* Goal of the exercise
Exactly the lines from the one with "now: black plate" through the end of the records below are to be output, the first and last included, and no others.

* Image change detection data
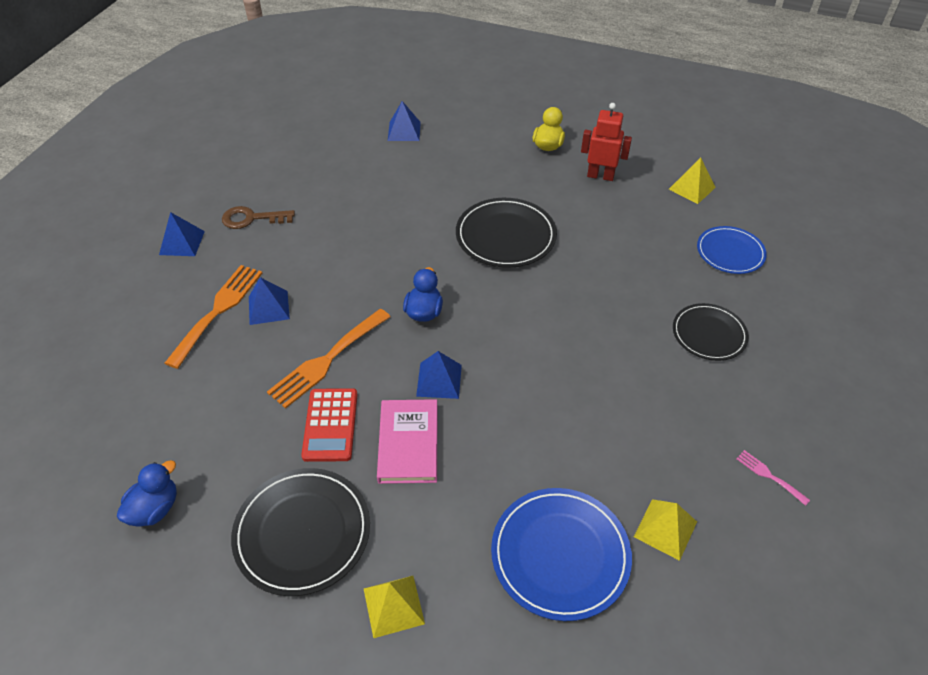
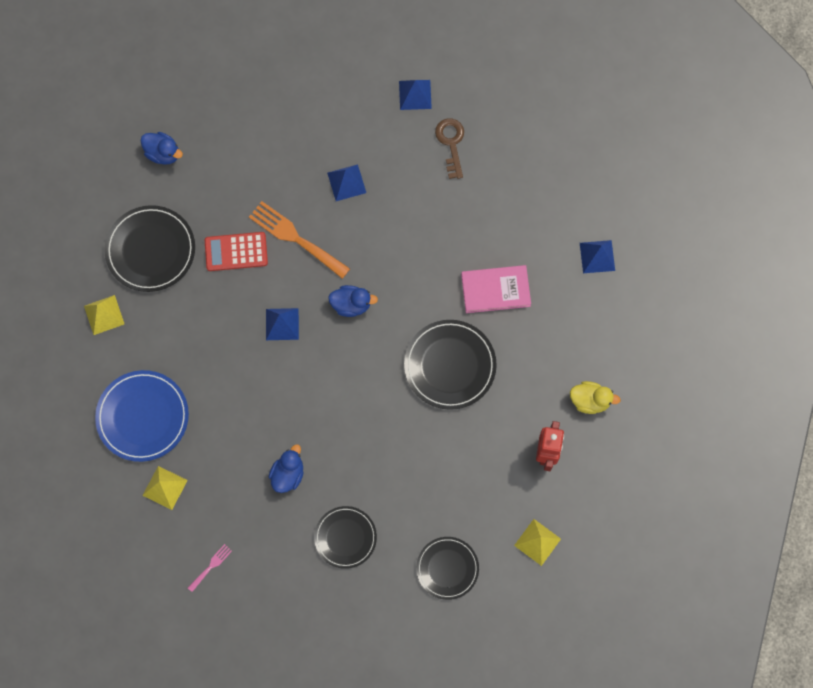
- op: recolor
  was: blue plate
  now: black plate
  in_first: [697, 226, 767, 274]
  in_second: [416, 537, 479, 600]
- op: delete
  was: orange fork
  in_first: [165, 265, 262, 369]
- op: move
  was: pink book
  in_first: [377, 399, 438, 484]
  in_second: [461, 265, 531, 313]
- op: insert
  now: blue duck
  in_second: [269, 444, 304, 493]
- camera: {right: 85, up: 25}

* Written response
  now: black plate
  in_first: [697, 226, 767, 274]
  in_second: [416, 537, 479, 600]
- op: delete
  was: orange fork
  in_first: [165, 265, 262, 369]
- op: move
  was: pink book
  in_first: [377, 399, 438, 484]
  in_second: [461, 265, 531, 313]
- op: insert
  now: blue duck
  in_second: [269, 444, 304, 493]
- camera: {right: 85, up: 25}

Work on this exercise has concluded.